**Aim of the exercise:**
Search the records below for the word "black" and show every line where it occurs.

>>>>

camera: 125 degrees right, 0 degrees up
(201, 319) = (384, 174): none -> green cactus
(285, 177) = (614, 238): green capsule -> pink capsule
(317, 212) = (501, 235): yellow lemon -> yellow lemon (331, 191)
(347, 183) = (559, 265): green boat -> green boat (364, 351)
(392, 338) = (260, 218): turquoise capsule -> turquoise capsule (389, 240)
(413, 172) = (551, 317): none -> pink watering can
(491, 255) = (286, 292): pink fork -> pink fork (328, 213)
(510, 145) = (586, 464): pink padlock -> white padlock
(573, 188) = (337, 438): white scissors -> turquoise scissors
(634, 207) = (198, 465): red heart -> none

<<<<
>>>>

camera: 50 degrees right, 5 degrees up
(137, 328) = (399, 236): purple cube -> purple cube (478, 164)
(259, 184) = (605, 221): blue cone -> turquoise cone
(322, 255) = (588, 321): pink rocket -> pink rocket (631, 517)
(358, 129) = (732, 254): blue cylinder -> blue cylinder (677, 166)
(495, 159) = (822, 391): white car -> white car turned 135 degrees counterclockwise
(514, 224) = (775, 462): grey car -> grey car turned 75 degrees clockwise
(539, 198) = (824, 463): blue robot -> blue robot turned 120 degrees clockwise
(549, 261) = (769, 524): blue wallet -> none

<<<<
>>>>

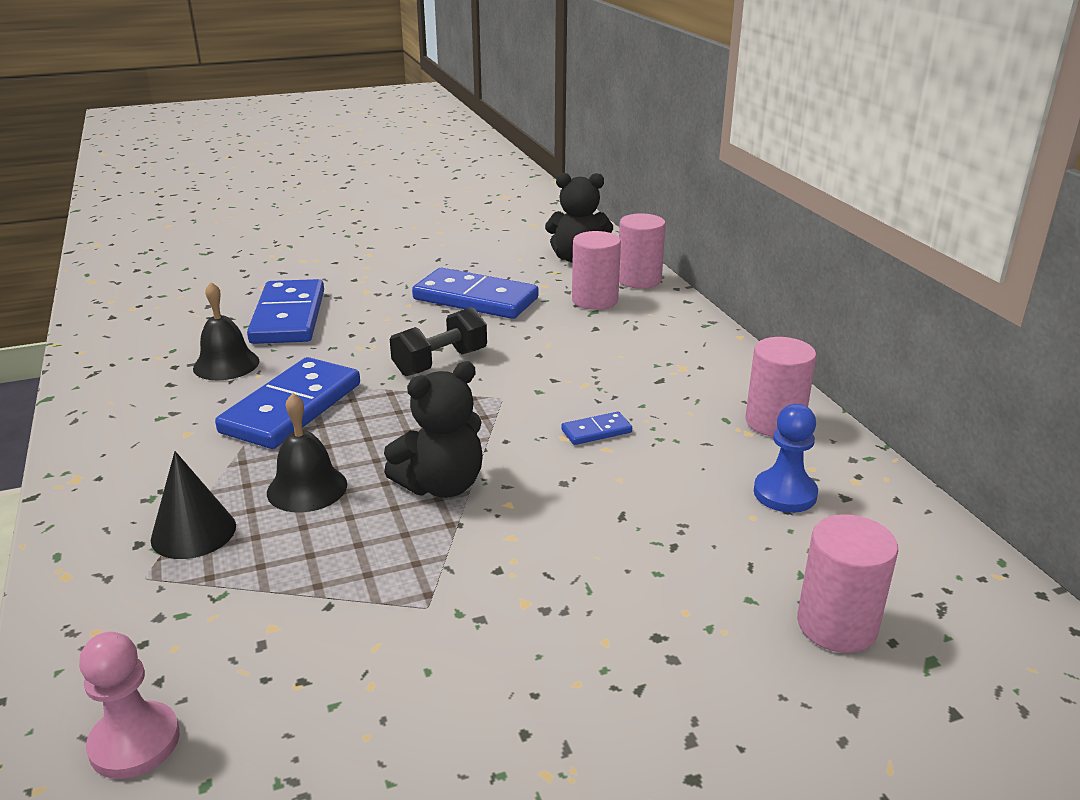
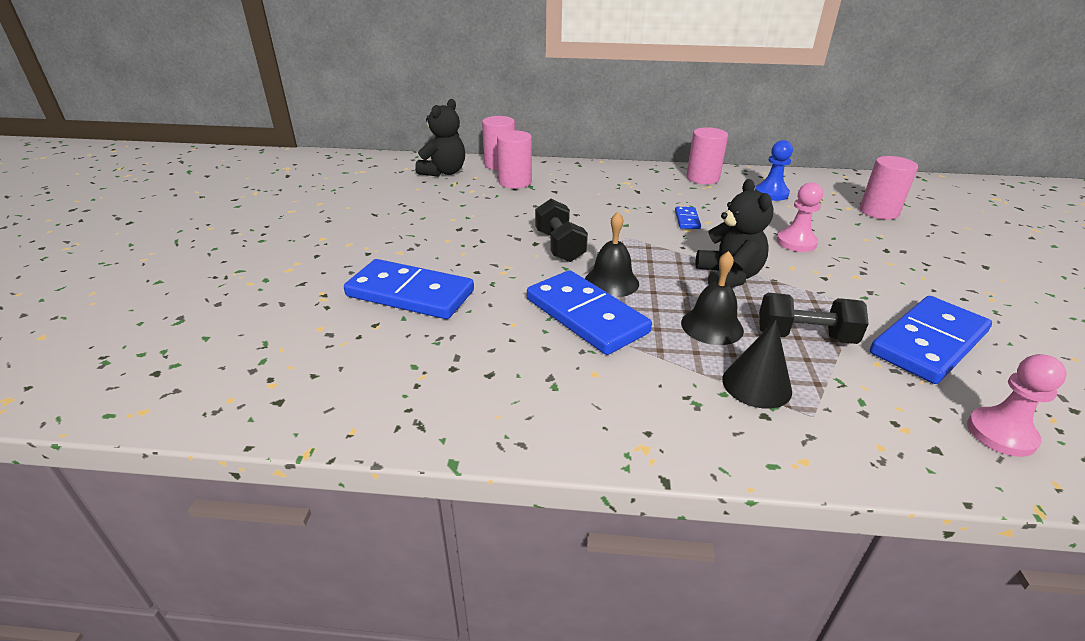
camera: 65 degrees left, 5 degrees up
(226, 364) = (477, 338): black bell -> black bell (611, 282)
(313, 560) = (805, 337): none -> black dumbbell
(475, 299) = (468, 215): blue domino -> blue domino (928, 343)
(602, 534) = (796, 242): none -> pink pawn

<<<<

**Your solution:**
(226, 364) = (477, 338): black bell -> black bell (611, 282)
(313, 560) = (805, 337): none -> black dumbbell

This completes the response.